Nothing other than an exact copy of the lines from the one containing "orange light bulb: 5 -> 7" through the last line of the listing below should be written.

┌─ Listed entries

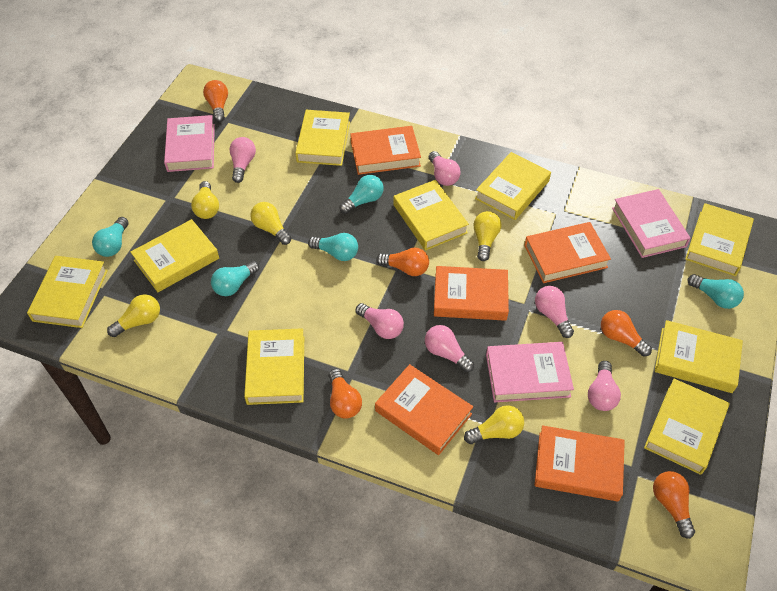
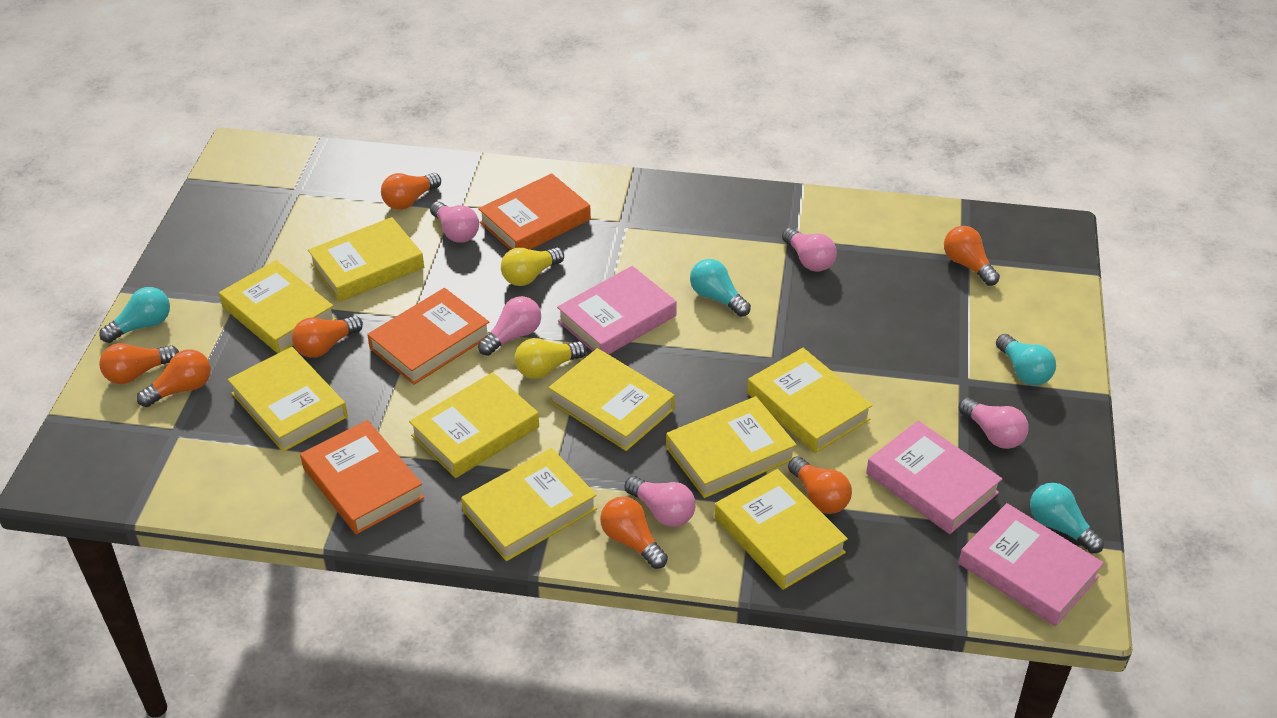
orange book: 5 -> 3
orange light bulb: 5 -> 7
pink light bulb: 6 -> 5
turquoise light bulb: 5 -> 4
yellow light bulb: 5 -> 2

└─

Answer to the exercise:
orange light bulb: 5 -> 7
pink light bulb: 6 -> 5
turquoise light bulb: 5 -> 4
yellow light bulb: 5 -> 2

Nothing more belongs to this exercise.